Where does the string "yellow" appear in the material? Copy each line that holds it.

- _Source material_:
Start of Block
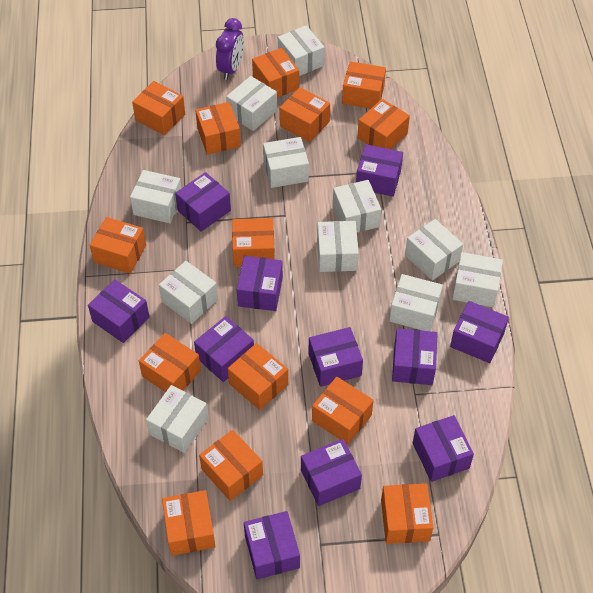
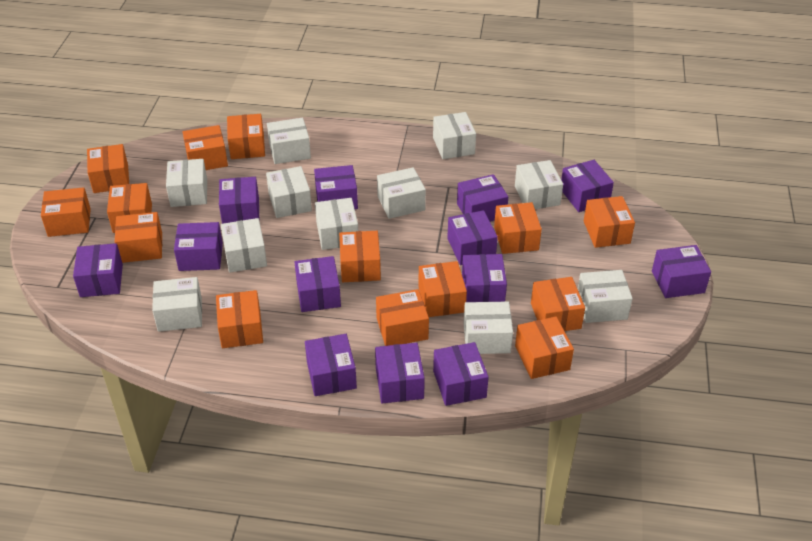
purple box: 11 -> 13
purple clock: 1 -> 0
End of Block
Start of Block
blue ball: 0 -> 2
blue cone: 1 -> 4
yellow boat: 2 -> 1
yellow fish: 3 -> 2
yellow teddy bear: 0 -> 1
End of Block
- _Solution to this task_:
yellow boat: 2 -> 1
yellow fish: 3 -> 2
yellow teddy bear: 0 -> 1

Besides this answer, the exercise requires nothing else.